_MATERIAL SUPPLIED_

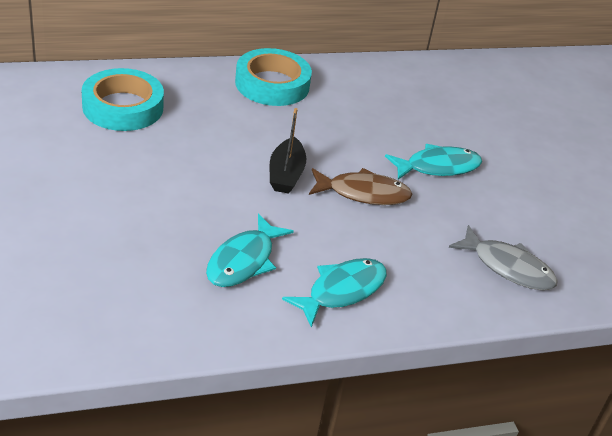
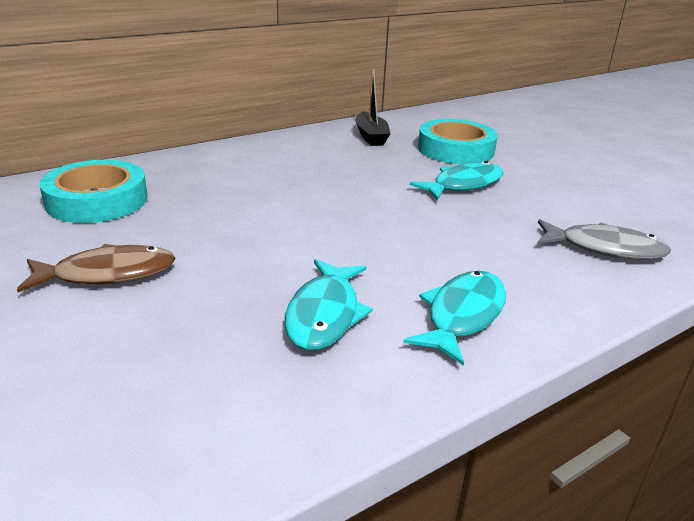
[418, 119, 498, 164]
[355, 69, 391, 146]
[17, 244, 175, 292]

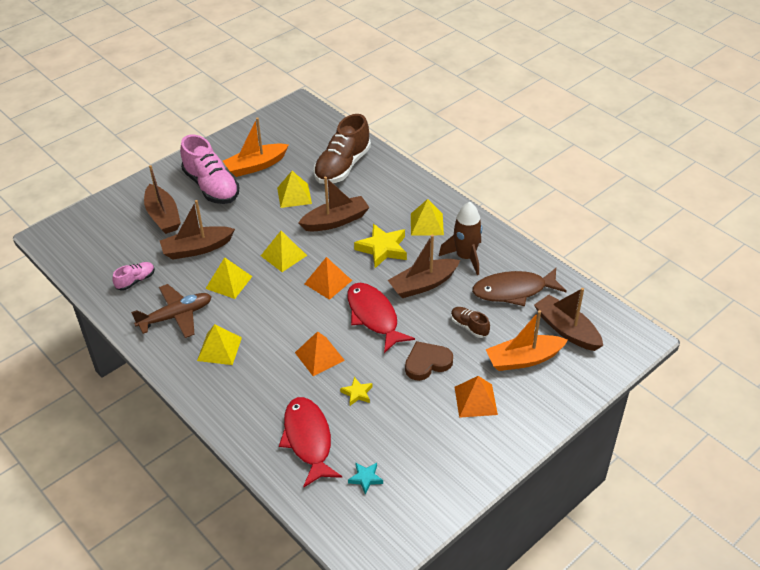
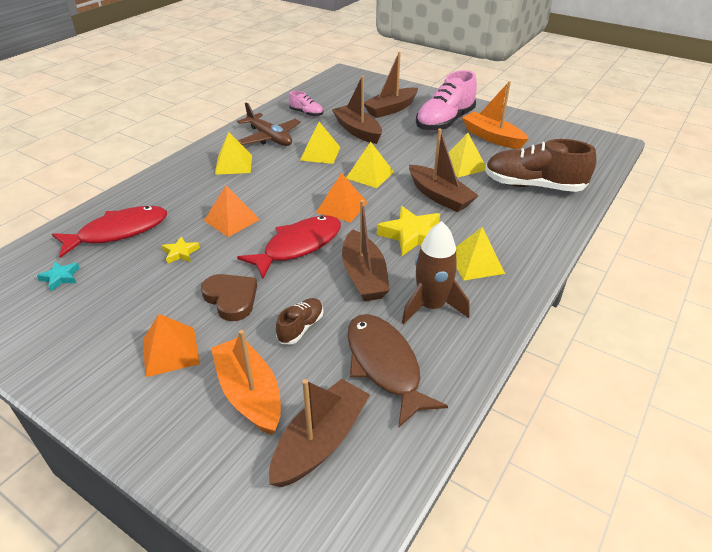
[342, 200, 390, 301]

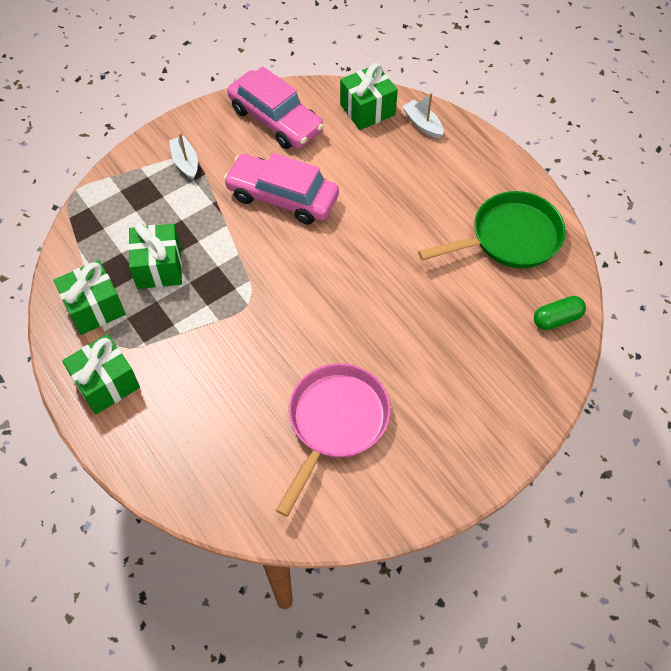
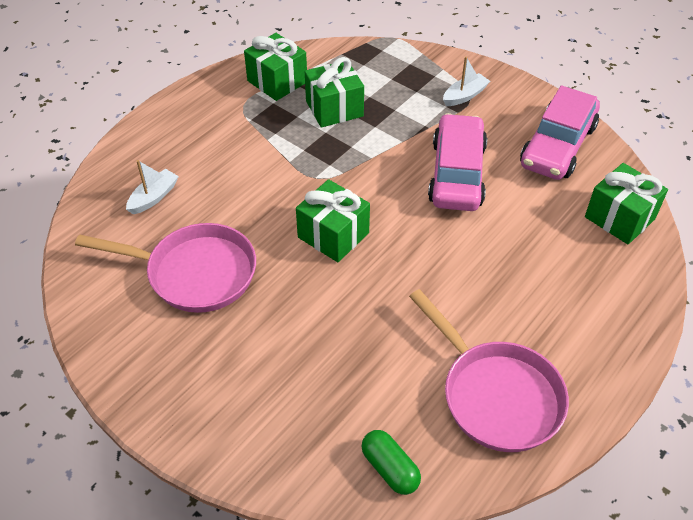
[126, 160, 179, 214]
[409, 289, 569, 452]
[296, 179, 370, 262]

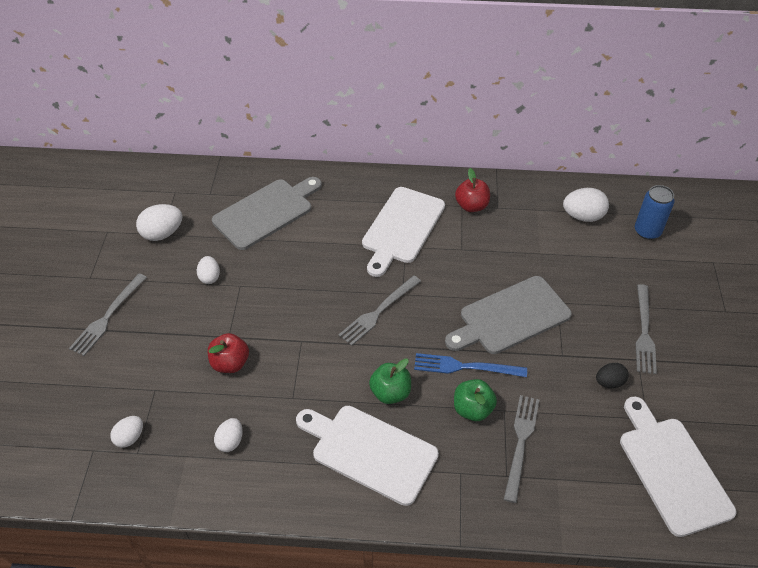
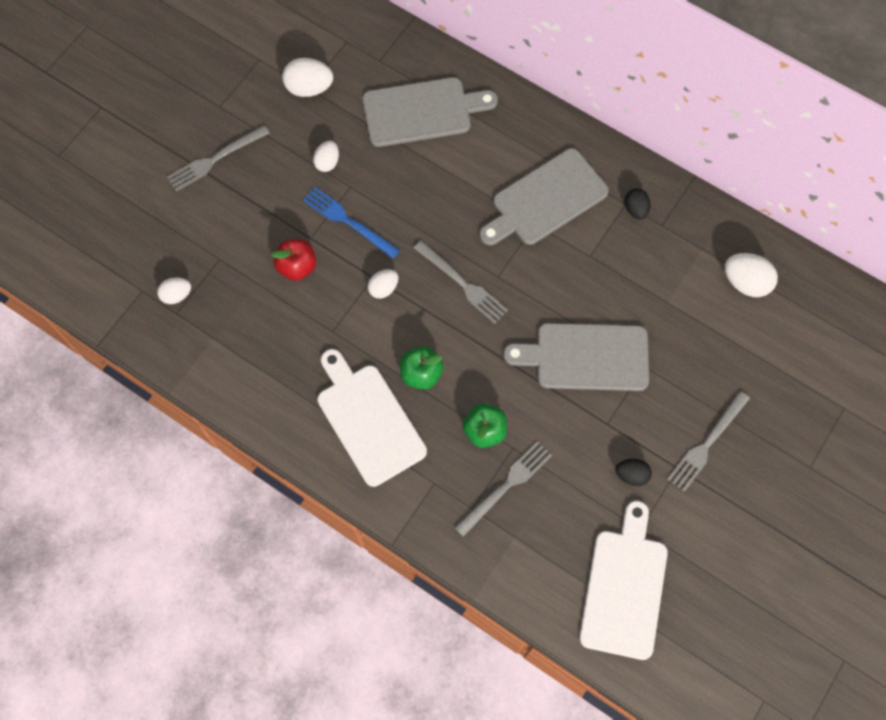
[625, 188, 651, 220]
[635, 185, 675, 240] (first image)
[479, 148, 609, 245]
[414, 240, 508, 324]
[303, 187, 400, 259]
[368, 269, 398, 299]

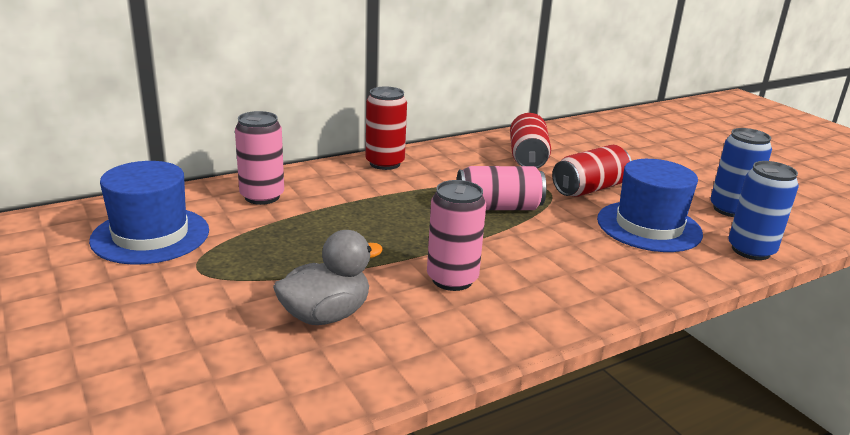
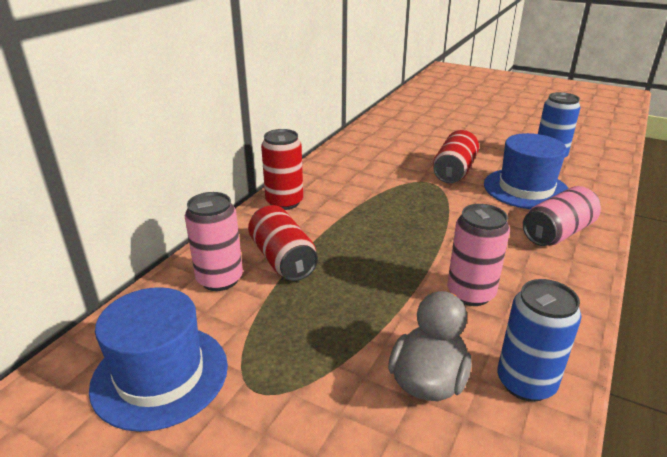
[248, 205, 318, 281]
[497, 279, 581, 402]
[523, 186, 601, 246]

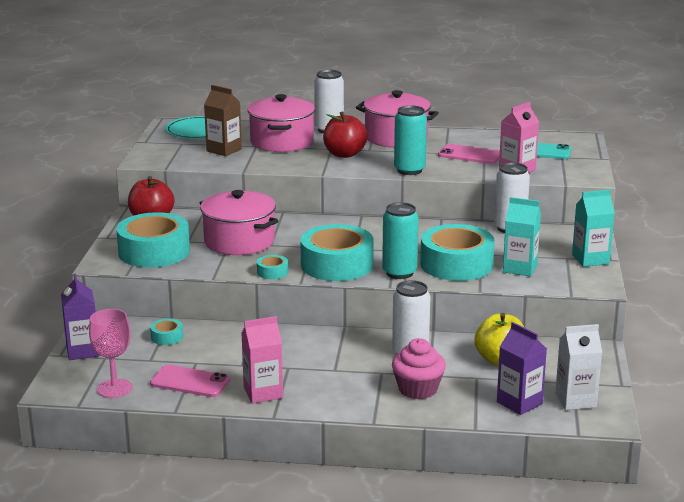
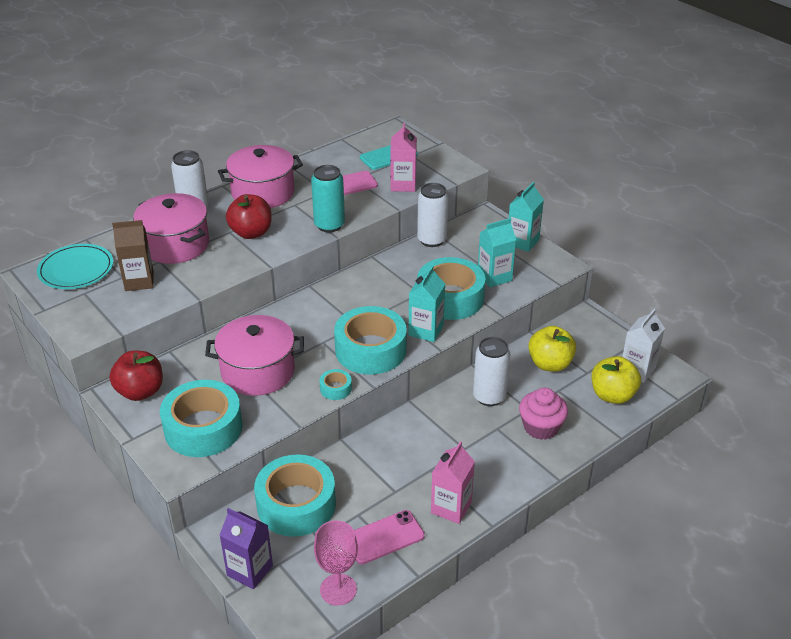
[409, 266, 445, 342]
[254, 454, 336, 537]
[592, 356, 641, 404]

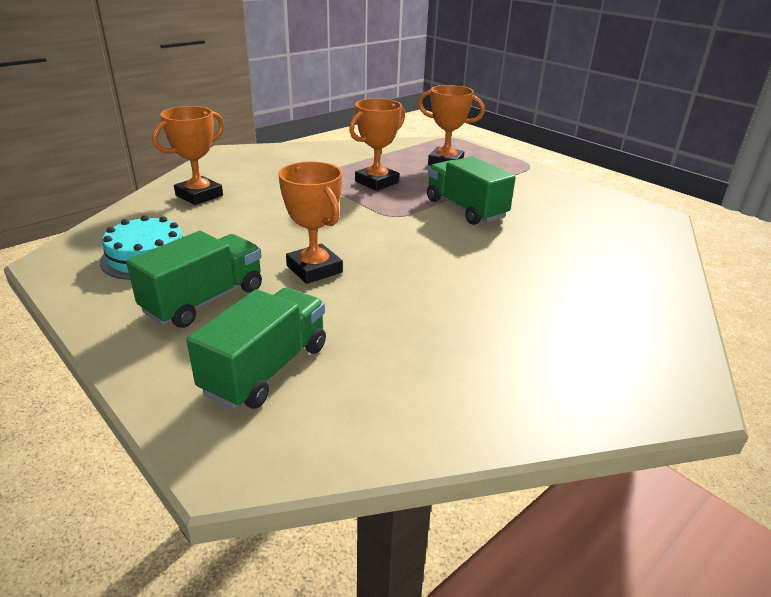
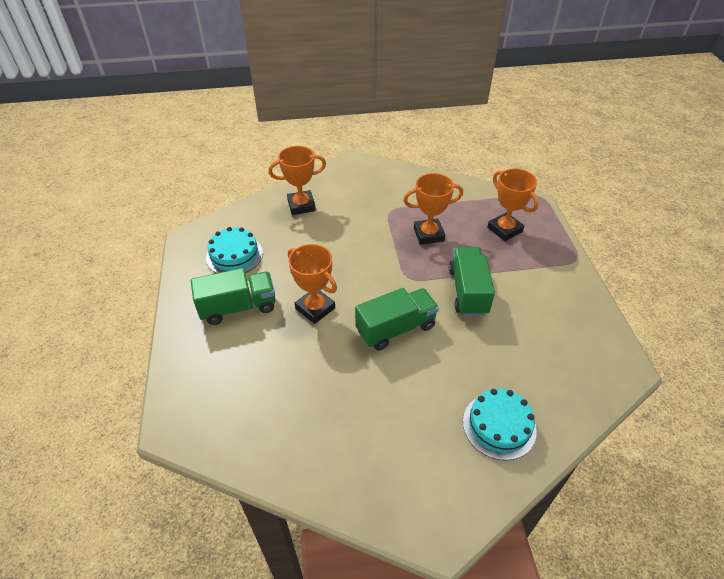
[288, 244, 337, 324]
[355, 288, 439, 350]
[463, 389, 537, 460]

_PROBLEM DETAILS_
The line containing "[414, 240, 508, 324]" and each line after it through the end of the listing above are to be written out exactly, without the pictures.

_FINAL ANSWER_
[414, 240, 508, 324]
[303, 187, 400, 259]
[368, 269, 398, 299]

[248, 205, 318, 281]
[497, 279, 581, 402]
[523, 186, 601, 246]

[409, 266, 445, 342]
[254, 454, 336, 537]
[592, 356, 641, 404]

[288, 244, 337, 324]
[355, 288, 439, 350]
[463, 389, 537, 460]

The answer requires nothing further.